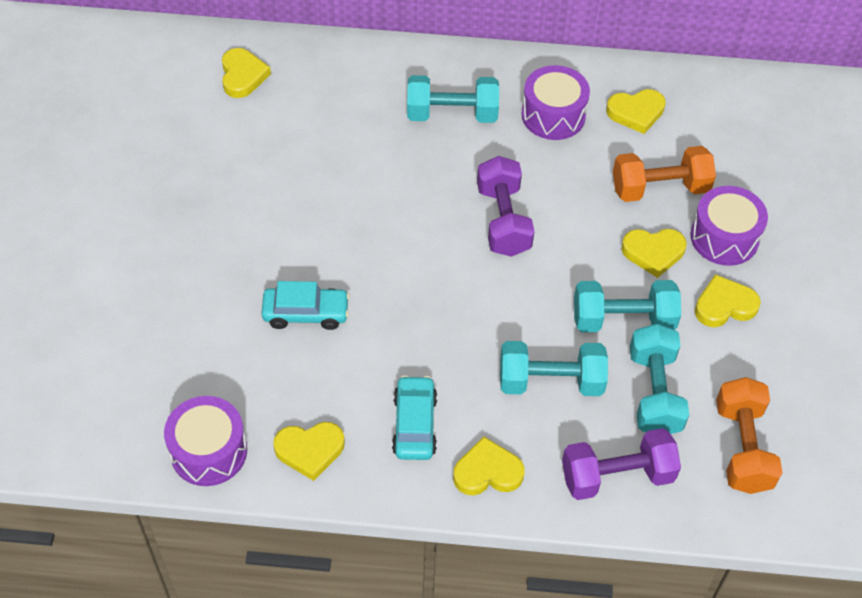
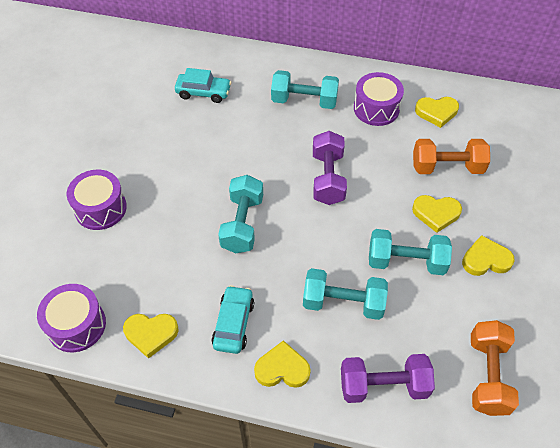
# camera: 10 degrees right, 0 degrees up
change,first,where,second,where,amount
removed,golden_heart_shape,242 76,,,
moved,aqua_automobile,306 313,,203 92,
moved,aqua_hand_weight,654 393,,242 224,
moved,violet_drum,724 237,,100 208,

• [What you should do]: Word for word, return the material, omitting the pictures.

• [Task result]:
# camera: 10 degrees right, 0 degrees up
change,first,where,second,where,amount
removed,golden_heart_shape,242 76,,,
moved,aqua_automobile,306 313,,203 92,
moved,aqua_hand_weight,654 393,,242 224,
moved,violet_drum,724 237,,100 208,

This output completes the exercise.